WHAT YOU HAVE TO DO: Only the lines below starting at the one that contains "(427, 142) = (399, 150): green" and ending at the one that contains "(534, 238) = (566, 171): orange" are to be reproduced, exactly and with both ends kept.

DATA SUPPLIED:

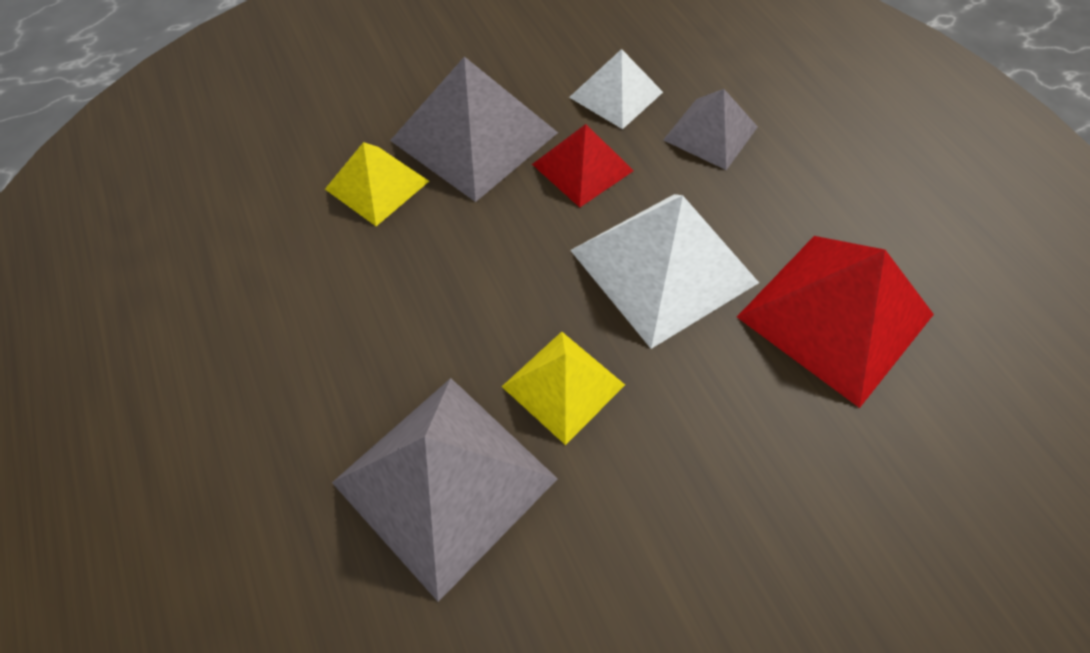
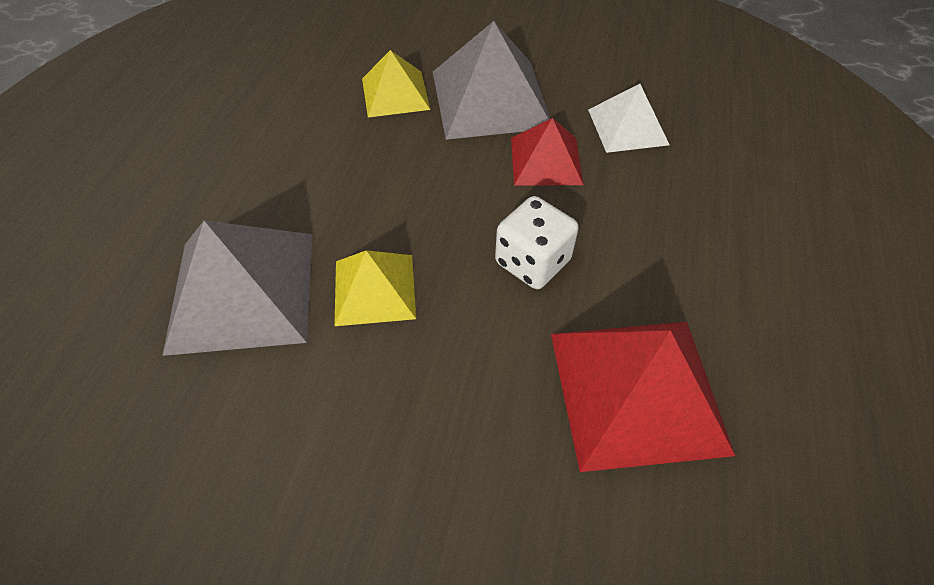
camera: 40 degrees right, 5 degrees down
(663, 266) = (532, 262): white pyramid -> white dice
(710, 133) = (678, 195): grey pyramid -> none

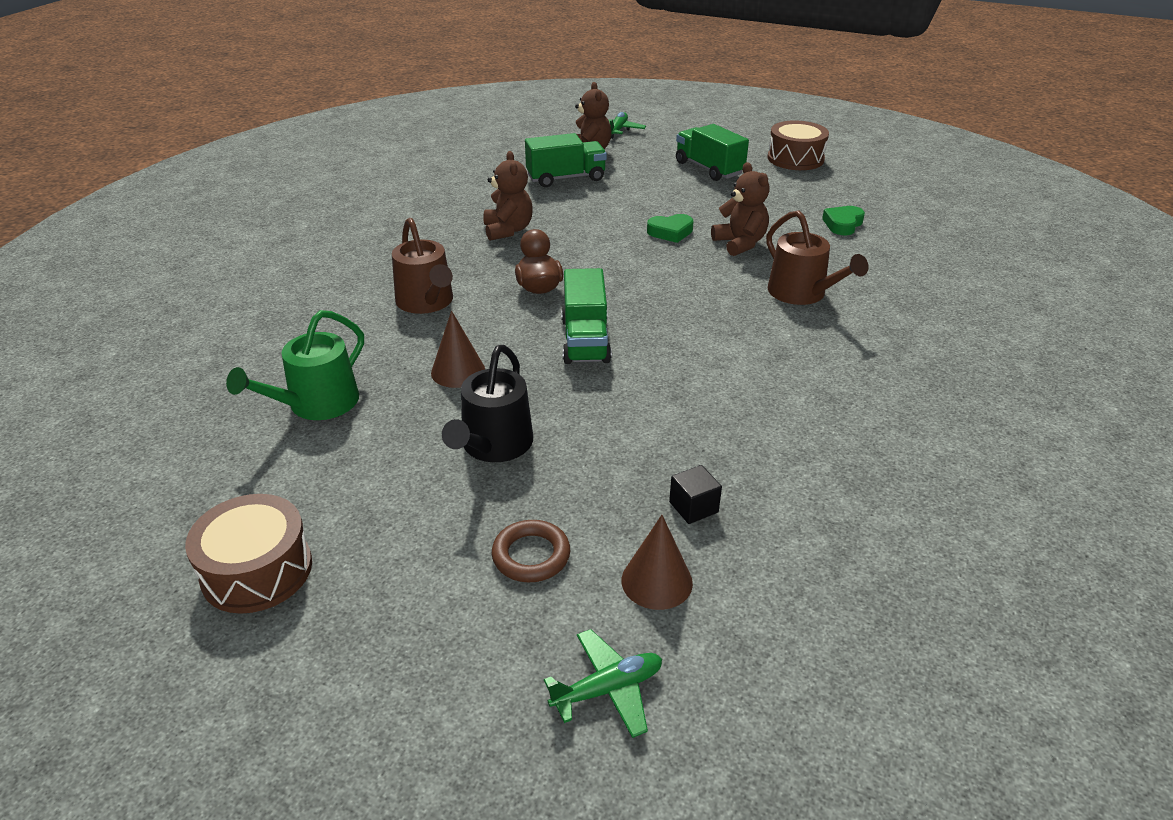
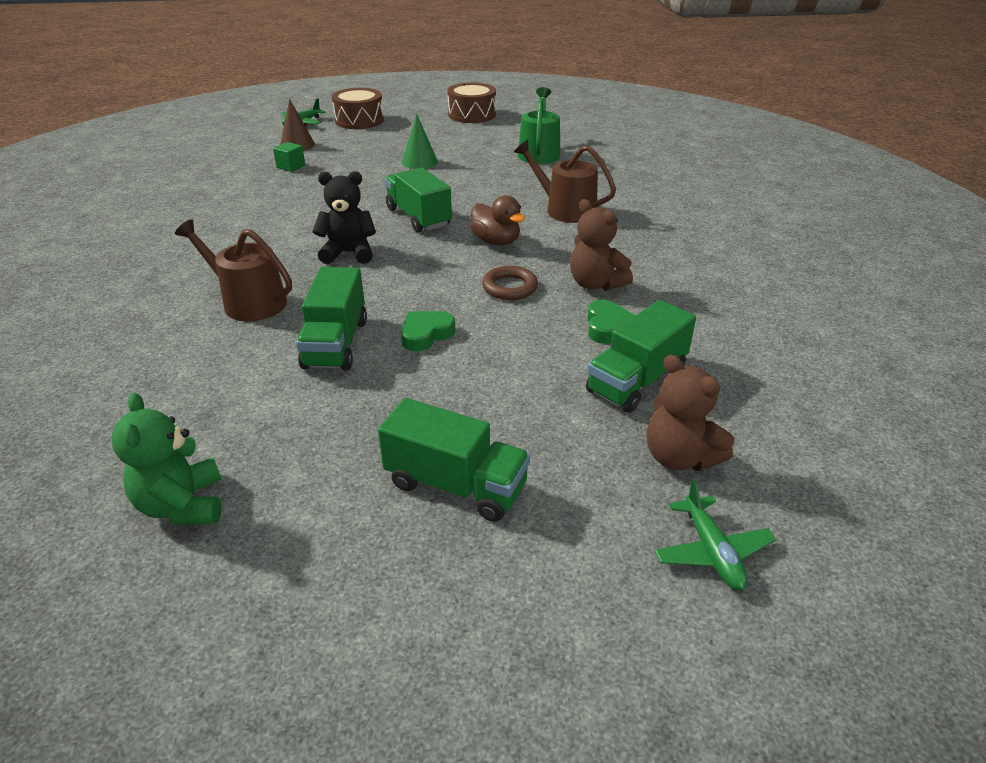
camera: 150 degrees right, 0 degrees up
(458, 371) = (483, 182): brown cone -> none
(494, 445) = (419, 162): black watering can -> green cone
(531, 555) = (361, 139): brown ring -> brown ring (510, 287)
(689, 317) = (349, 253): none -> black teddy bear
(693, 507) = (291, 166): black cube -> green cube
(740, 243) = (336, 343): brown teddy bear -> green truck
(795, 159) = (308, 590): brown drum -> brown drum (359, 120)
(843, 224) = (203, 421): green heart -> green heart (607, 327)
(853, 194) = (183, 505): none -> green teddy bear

---

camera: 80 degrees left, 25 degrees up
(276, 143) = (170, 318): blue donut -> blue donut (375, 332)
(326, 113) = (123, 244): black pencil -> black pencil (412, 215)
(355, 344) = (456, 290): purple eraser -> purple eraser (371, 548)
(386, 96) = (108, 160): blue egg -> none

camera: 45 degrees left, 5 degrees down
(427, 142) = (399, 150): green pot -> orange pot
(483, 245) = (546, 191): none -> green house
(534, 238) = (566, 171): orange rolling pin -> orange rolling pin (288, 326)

==

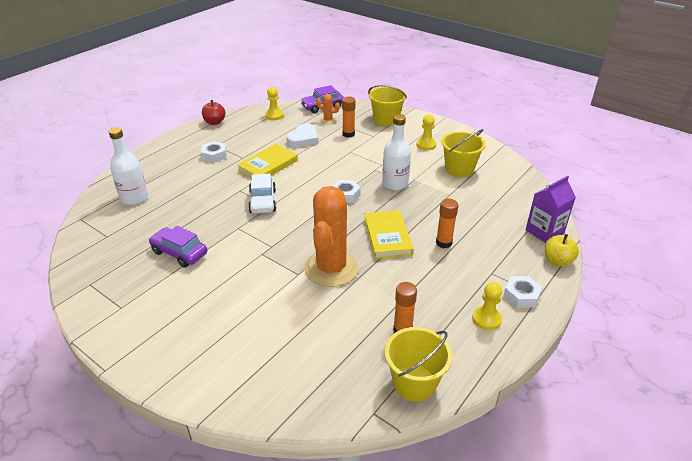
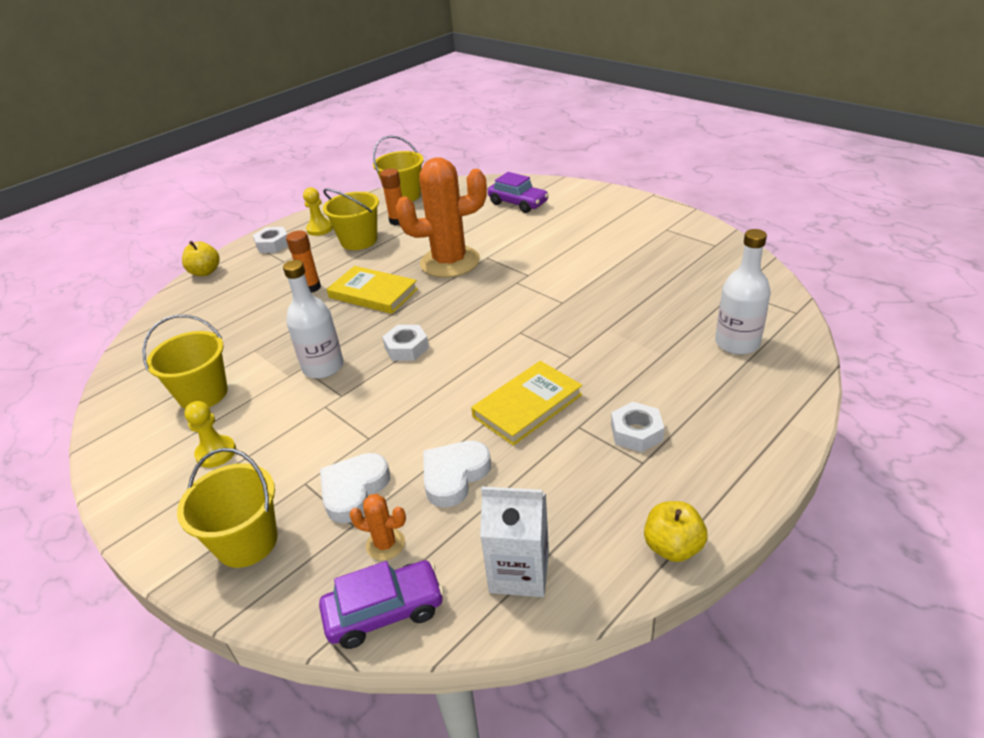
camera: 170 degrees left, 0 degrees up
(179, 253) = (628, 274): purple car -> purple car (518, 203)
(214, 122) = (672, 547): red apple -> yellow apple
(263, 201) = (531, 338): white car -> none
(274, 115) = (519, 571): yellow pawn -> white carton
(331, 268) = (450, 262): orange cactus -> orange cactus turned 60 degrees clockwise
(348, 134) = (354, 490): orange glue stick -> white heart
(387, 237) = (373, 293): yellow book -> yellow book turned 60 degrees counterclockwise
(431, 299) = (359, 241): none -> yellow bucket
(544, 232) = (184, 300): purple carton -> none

ANSWER SPACE:
(427, 142) = (399, 150): green pot -> orange pot
(483, 245) = (546, 191): none -> green house
(534, 238) = (566, 171): orange rolling pin -> orange rolling pin (288, 326)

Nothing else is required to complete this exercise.